*What you are asked to do*. Your task is to copy every line of the entries that contains "banana".

*Records shown*.
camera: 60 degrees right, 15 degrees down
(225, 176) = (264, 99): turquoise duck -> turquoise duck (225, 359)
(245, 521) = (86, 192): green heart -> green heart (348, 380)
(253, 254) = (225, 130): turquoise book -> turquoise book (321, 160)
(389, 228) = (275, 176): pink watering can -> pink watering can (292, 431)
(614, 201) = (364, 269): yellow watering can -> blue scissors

* * *

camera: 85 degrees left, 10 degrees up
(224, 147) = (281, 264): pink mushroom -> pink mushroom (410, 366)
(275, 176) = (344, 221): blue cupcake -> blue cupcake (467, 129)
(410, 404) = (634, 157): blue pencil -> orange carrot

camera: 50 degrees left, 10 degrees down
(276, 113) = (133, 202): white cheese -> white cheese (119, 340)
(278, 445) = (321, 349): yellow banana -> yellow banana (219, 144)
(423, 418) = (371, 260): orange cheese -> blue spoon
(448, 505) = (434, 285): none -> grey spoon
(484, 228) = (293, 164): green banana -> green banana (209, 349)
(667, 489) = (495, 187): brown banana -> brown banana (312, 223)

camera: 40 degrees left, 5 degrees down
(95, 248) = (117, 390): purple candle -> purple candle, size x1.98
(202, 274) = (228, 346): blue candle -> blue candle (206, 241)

*Problem solution*.
(278, 445) = (321, 349): yellow banana -> yellow banana (219, 144)
(484, 228) = (293, 164): green banana -> green banana (209, 349)
(667, 489) = (495, 187): brown banana -> brown banana (312, 223)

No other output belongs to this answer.